WHAT YOU HAVE TO DO: You are asked to write out the entries exactly as they are given.
BEGIN
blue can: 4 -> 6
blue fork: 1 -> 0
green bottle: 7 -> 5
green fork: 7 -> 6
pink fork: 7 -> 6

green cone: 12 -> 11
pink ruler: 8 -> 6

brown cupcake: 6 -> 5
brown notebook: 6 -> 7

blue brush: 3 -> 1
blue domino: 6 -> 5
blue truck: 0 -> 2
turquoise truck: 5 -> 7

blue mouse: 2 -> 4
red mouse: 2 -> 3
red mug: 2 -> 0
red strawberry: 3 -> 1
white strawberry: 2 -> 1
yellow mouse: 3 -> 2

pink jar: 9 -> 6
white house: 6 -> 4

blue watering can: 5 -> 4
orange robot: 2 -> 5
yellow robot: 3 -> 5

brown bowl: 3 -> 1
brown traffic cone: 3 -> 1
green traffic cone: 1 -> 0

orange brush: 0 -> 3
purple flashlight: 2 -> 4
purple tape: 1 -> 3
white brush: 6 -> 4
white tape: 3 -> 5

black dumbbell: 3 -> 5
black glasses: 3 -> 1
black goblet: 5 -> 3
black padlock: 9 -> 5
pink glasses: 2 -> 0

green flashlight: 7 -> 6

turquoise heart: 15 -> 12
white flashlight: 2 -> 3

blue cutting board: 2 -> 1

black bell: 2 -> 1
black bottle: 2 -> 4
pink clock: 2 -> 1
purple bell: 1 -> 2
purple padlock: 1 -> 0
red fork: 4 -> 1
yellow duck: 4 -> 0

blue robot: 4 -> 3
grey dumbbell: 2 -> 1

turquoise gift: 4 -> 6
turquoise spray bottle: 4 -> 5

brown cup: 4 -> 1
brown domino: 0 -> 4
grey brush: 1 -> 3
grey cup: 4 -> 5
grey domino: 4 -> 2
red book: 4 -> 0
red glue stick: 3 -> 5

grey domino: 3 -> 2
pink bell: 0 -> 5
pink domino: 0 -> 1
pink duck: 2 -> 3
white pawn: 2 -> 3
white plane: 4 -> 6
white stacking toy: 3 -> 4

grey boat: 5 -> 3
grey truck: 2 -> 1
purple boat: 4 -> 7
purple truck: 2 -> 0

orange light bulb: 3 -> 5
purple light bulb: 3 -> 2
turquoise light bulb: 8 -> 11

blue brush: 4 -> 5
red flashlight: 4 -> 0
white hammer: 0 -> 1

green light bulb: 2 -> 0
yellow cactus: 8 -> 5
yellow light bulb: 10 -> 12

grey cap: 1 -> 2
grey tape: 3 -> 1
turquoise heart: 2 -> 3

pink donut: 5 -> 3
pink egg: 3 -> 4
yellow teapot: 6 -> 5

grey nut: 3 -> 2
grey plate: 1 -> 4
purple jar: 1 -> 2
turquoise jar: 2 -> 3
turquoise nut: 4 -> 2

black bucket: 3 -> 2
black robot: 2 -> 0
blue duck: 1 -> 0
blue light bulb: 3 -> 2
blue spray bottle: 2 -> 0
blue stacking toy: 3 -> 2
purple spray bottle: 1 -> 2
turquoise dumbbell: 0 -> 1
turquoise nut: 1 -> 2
END
OUTPUT OF THE EXERCISE:
blue can: 4 -> 6
blue fork: 1 -> 0
green bottle: 7 -> 5
green fork: 7 -> 6
pink fork: 7 -> 6

green cone: 12 -> 11
pink ruler: 8 -> 6

brown cupcake: 6 -> 5
brown notebook: 6 -> 7

blue brush: 3 -> 1
blue domino: 6 -> 5
blue truck: 0 -> 2
turquoise truck: 5 -> 7

blue mouse: 2 -> 4
red mouse: 2 -> 3
red mug: 2 -> 0
red strawberry: 3 -> 1
white strawberry: 2 -> 1
yellow mouse: 3 -> 2

pink jar: 9 -> 6
white house: 6 -> 4

blue watering can: 5 -> 4
orange robot: 2 -> 5
yellow robot: 3 -> 5

brown bowl: 3 -> 1
brown traffic cone: 3 -> 1
green traffic cone: 1 -> 0

orange brush: 0 -> 3
purple flashlight: 2 -> 4
purple tape: 1 -> 3
white brush: 6 -> 4
white tape: 3 -> 5

black dumbbell: 3 -> 5
black glasses: 3 -> 1
black goblet: 5 -> 3
black padlock: 9 -> 5
pink glasses: 2 -> 0

green flashlight: 7 -> 6

turquoise heart: 15 -> 12
white flashlight: 2 -> 3

blue cutting board: 2 -> 1

black bell: 2 -> 1
black bottle: 2 -> 4
pink clock: 2 -> 1
purple bell: 1 -> 2
purple padlock: 1 -> 0
red fork: 4 -> 1
yellow duck: 4 -> 0

blue robot: 4 -> 3
grey dumbbell: 2 -> 1

turquoise gift: 4 -> 6
turquoise spray bottle: 4 -> 5

brown cup: 4 -> 1
brown domino: 0 -> 4
grey brush: 1 -> 3
grey cup: 4 -> 5
grey domino: 4 -> 2
red book: 4 -> 0
red glue stick: 3 -> 5

grey domino: 3 -> 2
pink bell: 0 -> 5
pink domino: 0 -> 1
pink duck: 2 -> 3
white pawn: 2 -> 3
white plane: 4 -> 6
white stacking toy: 3 -> 4

grey boat: 5 -> 3
grey truck: 2 -> 1
purple boat: 4 -> 7
purple truck: 2 -> 0

orange light bulb: 3 -> 5
purple light bulb: 3 -> 2
turquoise light bulb: 8 -> 11

blue brush: 4 -> 5
red flashlight: 4 -> 0
white hammer: 0 -> 1

green light bulb: 2 -> 0
yellow cactus: 8 -> 5
yellow light bulb: 10 -> 12

grey cap: 1 -> 2
grey tape: 3 -> 1
turquoise heart: 2 -> 3

pink donut: 5 -> 3
pink egg: 3 -> 4
yellow teapot: 6 -> 5

grey nut: 3 -> 2
grey plate: 1 -> 4
purple jar: 1 -> 2
turquoise jar: 2 -> 3
turquoise nut: 4 -> 2

black bucket: 3 -> 2
black robot: 2 -> 0
blue duck: 1 -> 0
blue light bulb: 3 -> 2
blue spray bottle: 2 -> 0
blue stacking toy: 3 -> 2
purple spray bottle: 1 -> 2
turquoise dumbbell: 0 -> 1
turquoise nut: 1 -> 2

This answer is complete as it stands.